Material provided =
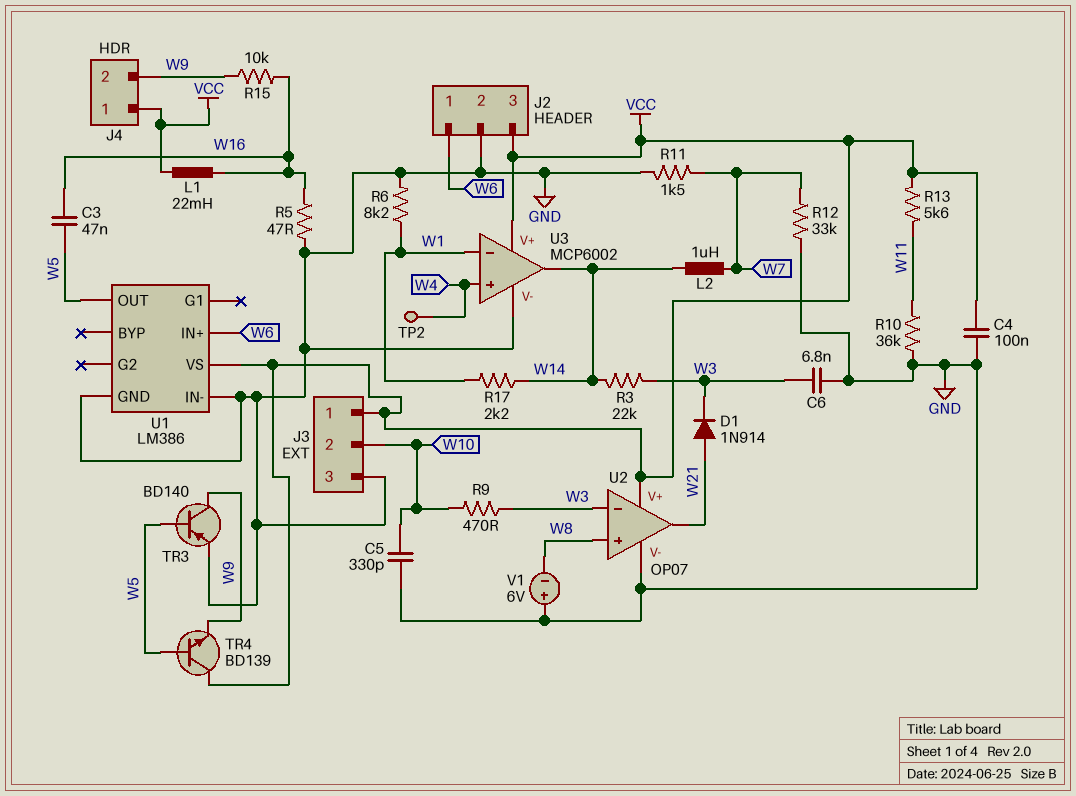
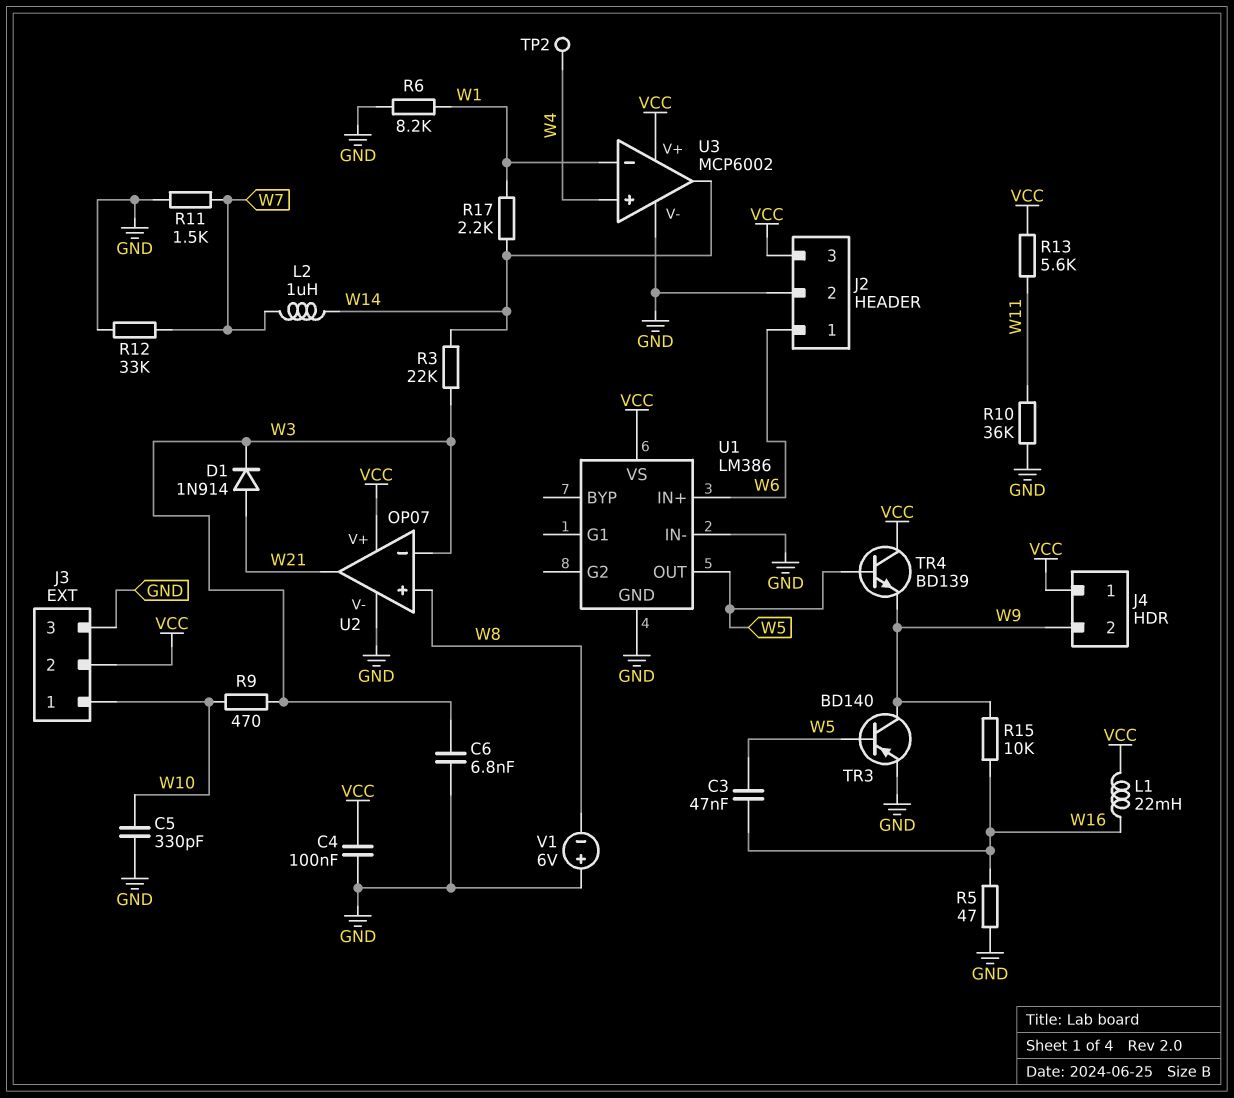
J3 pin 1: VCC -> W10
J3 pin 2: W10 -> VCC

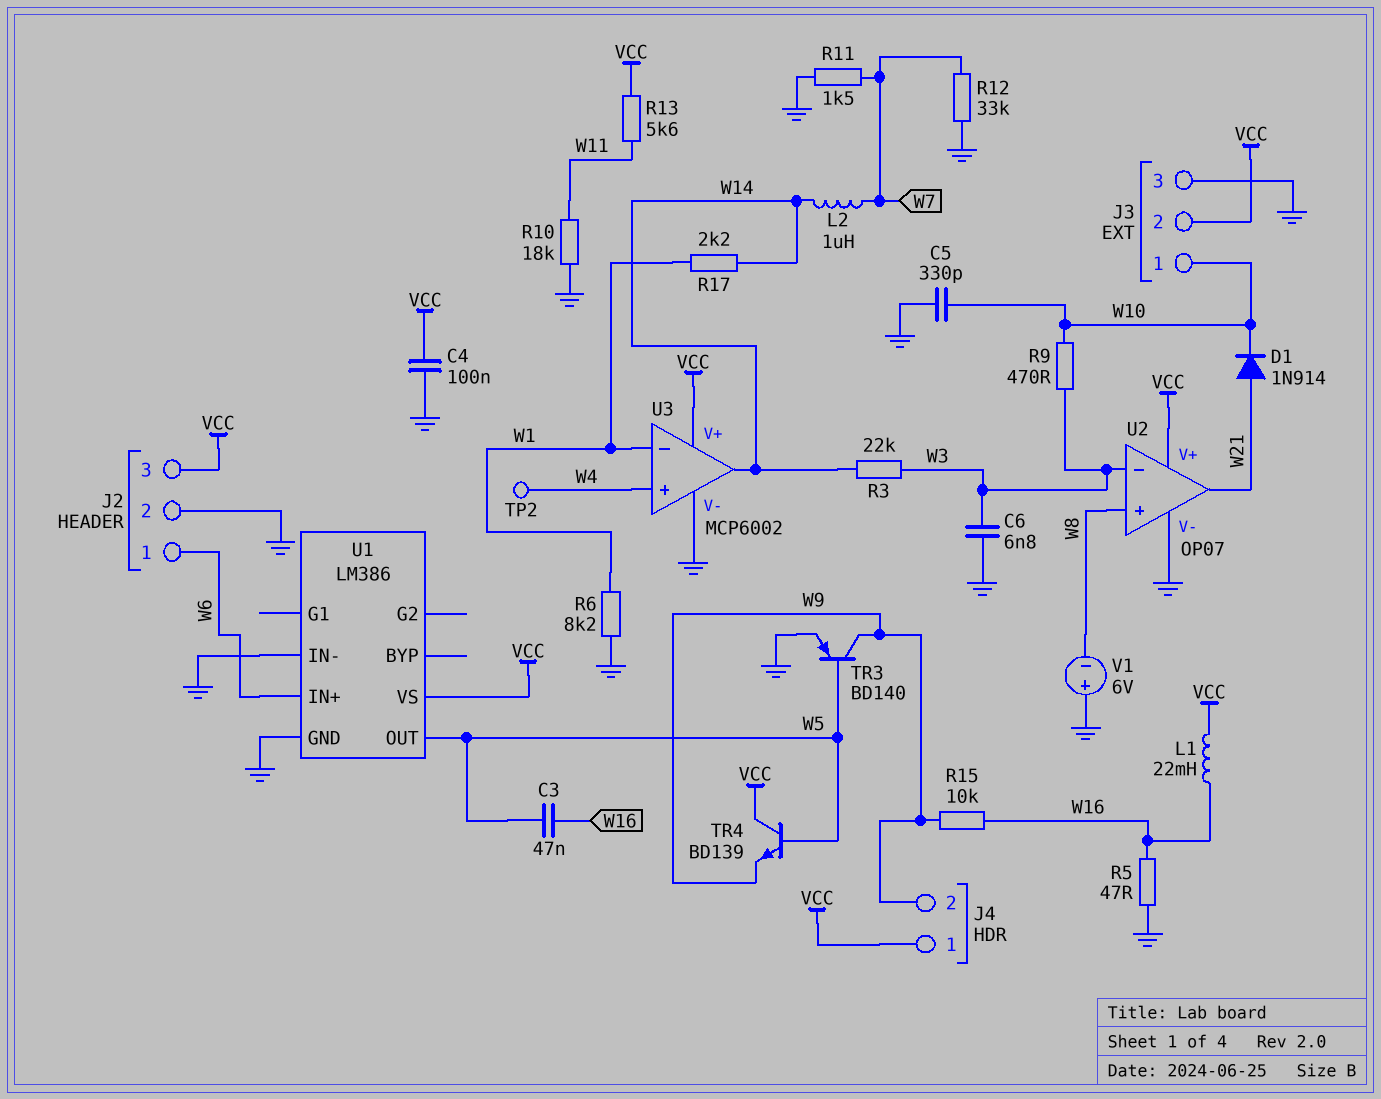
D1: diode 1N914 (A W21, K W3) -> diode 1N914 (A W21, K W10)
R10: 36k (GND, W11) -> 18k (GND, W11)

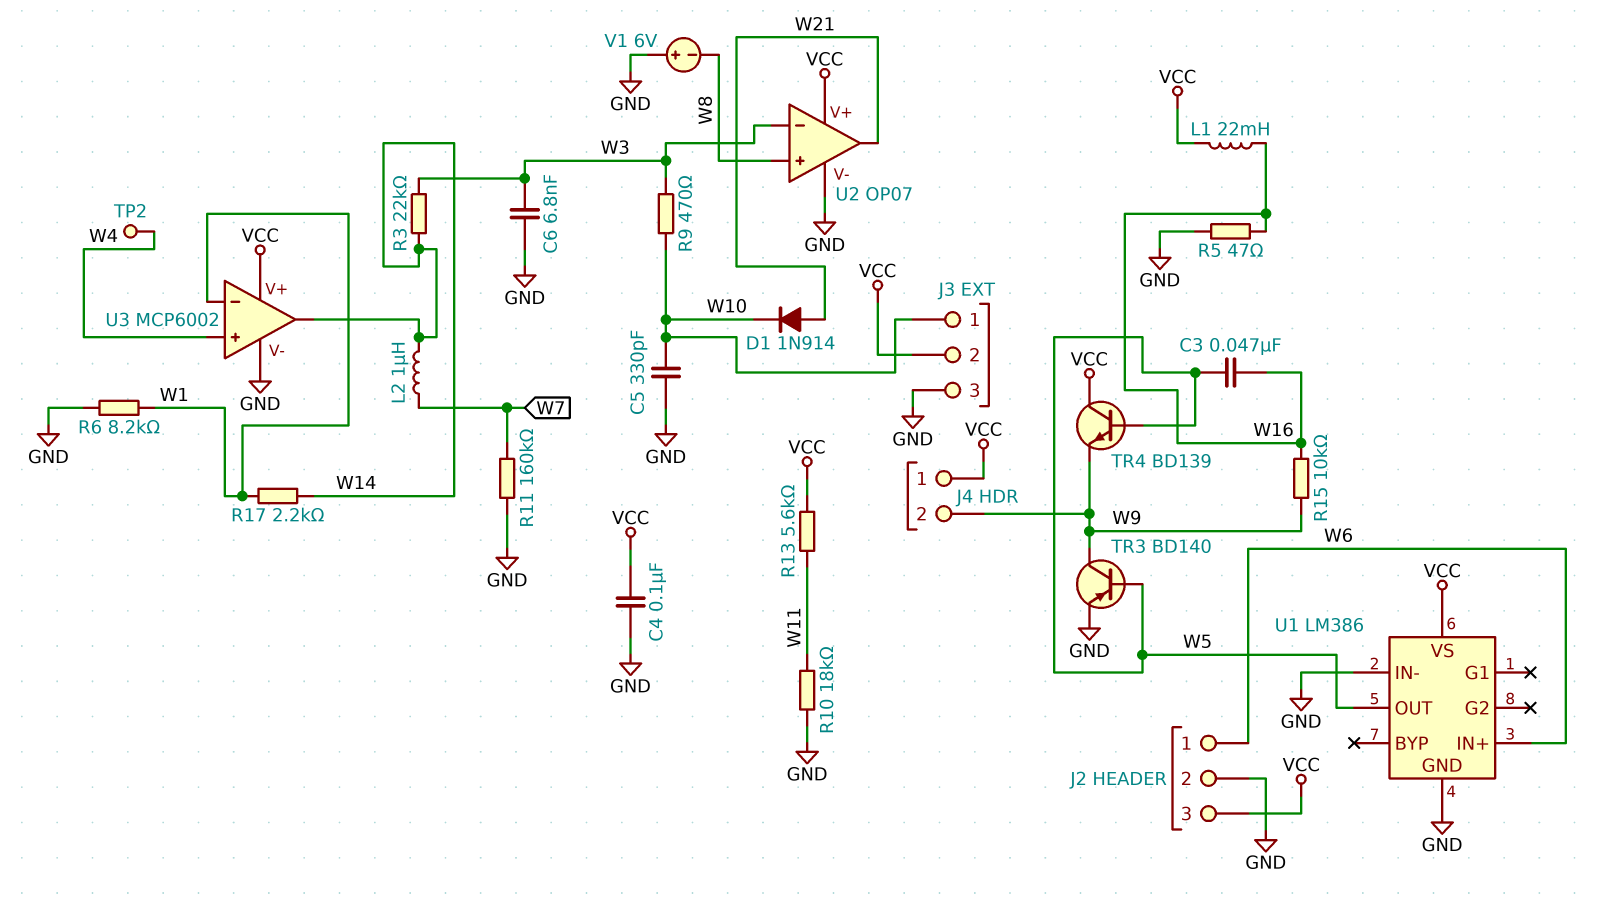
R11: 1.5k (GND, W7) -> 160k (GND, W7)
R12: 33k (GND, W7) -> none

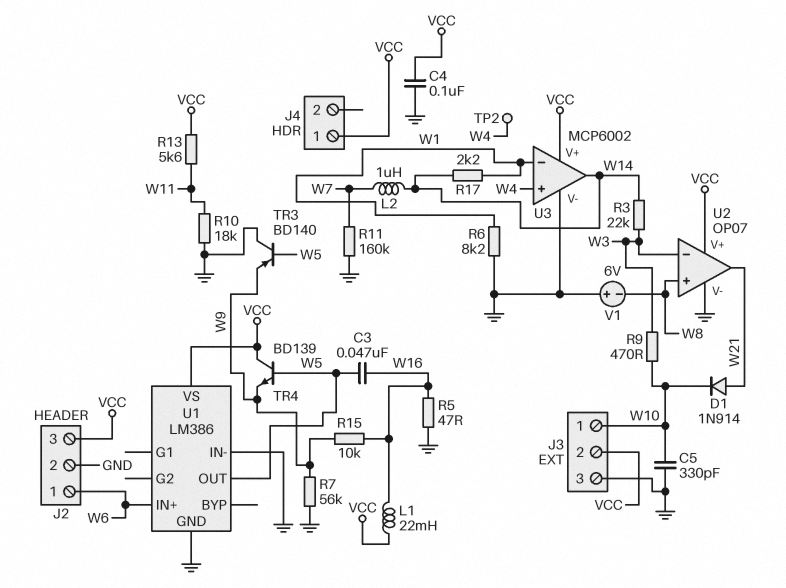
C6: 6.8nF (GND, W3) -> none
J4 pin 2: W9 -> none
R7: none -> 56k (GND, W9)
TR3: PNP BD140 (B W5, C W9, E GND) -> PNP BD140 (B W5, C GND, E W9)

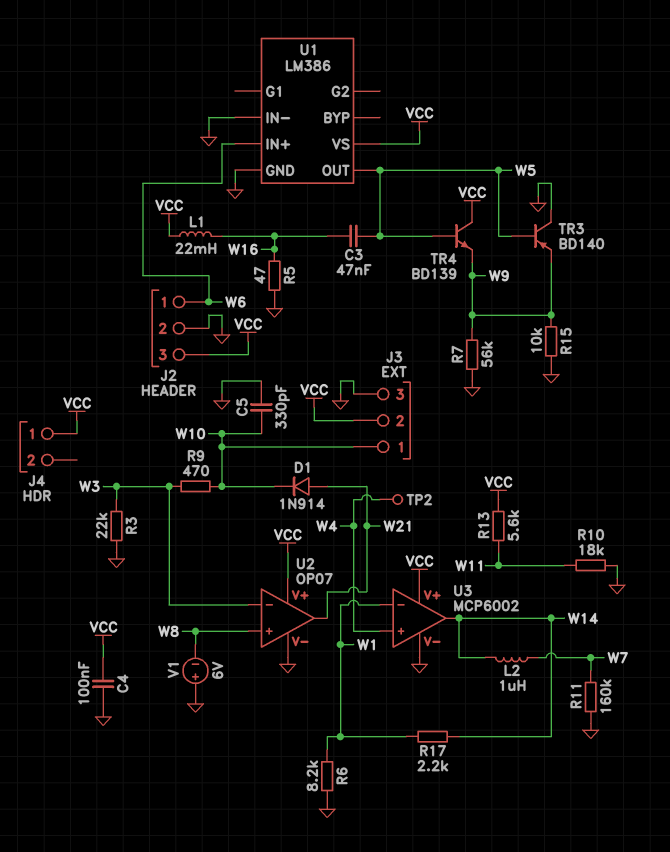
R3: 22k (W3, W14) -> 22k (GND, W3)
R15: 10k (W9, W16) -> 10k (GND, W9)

Task requirements = Throughout the data above, copy all lines where the word "none" is found.

Exercise result =
R12: 33k (GND, W7) -> none
C6: 6.8nF (GND, W3) -> none
J4 pin 2: W9 -> none
R7: none -> 56k (GND, W9)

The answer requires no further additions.